Description of the task → Could you restate the entries word for word, without the images?

━━━━━━

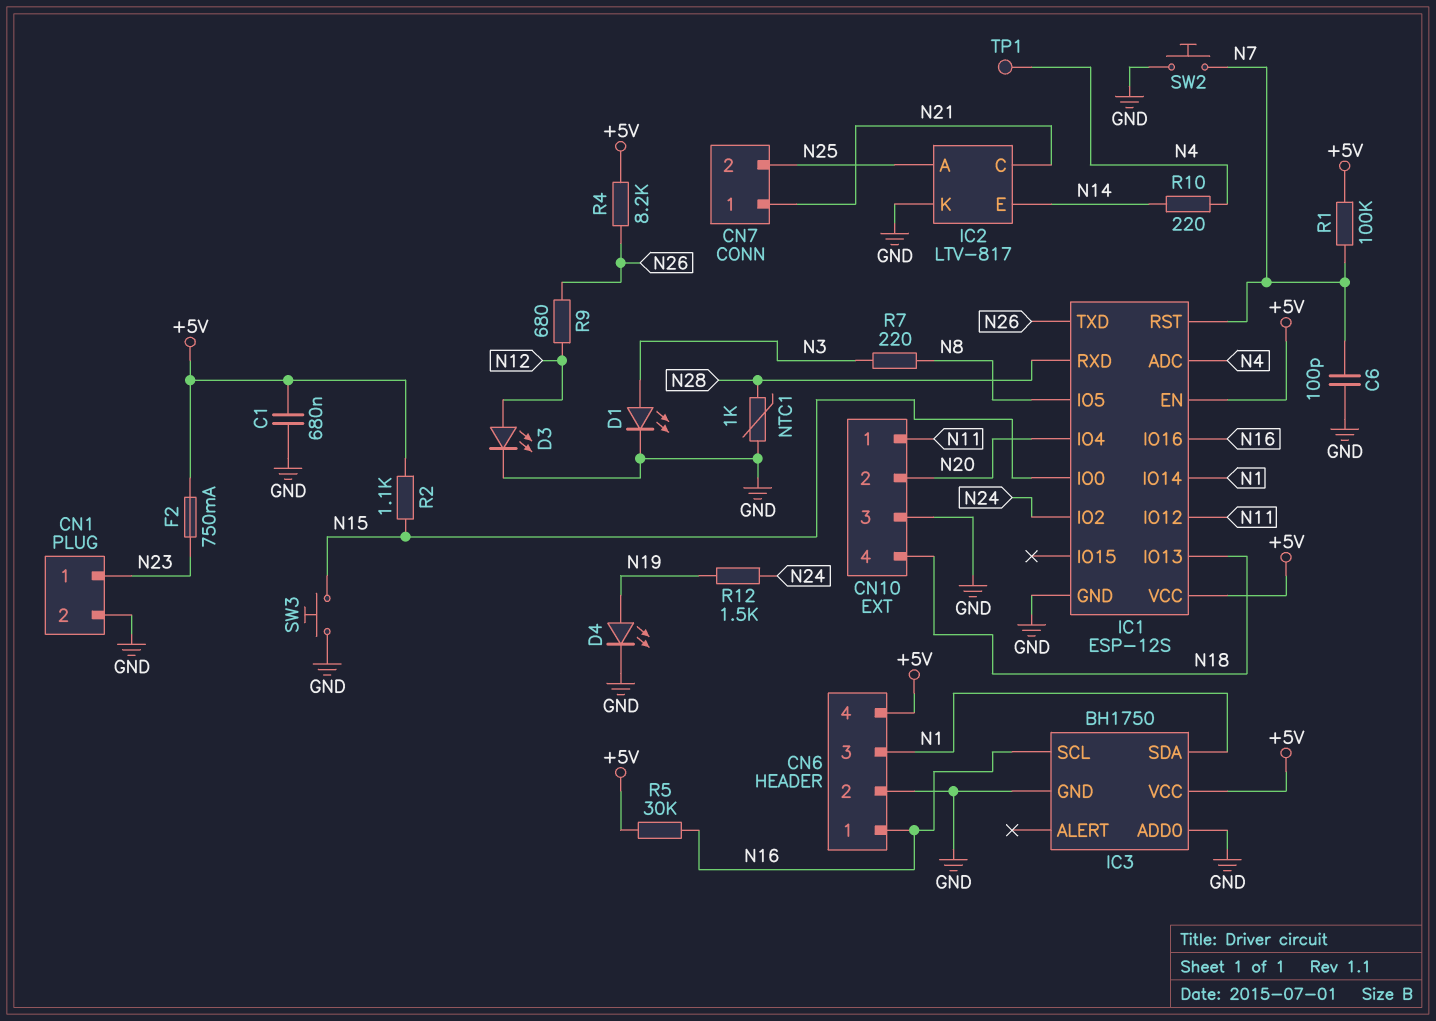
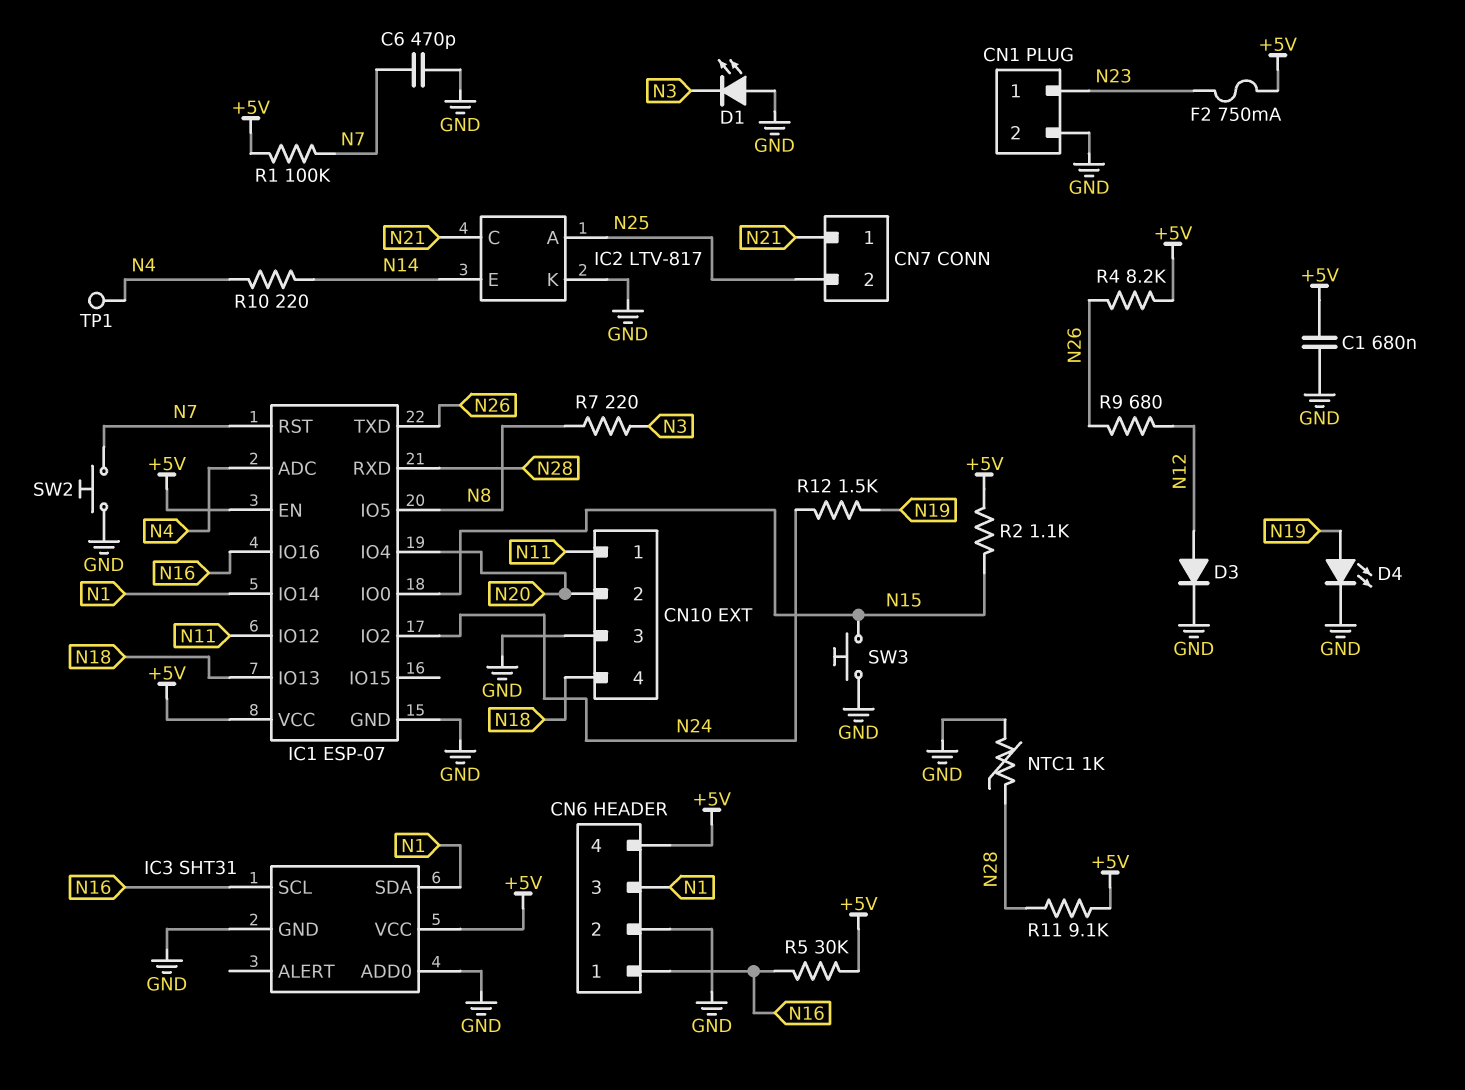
C6: 100pF (GND, N7) -> 470pF (GND, N7)
D1: LED (A N3, K GND) -> LED (A GND, K N3)
D3: LED (A N12, K GND) -> diode (A N12, K GND)
IC1: ESP-12S -> ESP-07
IC3: BH1750 -> SHT31
R11: none -> 9.1k (+5V, N28)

━━━━━━

Task response →
C6: 100pF (GND, N7) -> 470pF (GND, N7)
D1: LED (A N3, K GND) -> LED (A GND, K N3)
D3: LED (A N12, K GND) -> diode (A N12, K GND)
IC1: ESP-12S -> ESP-07
IC3: BH1750 -> SHT31
R11: none -> 9.1k (+5V, N28)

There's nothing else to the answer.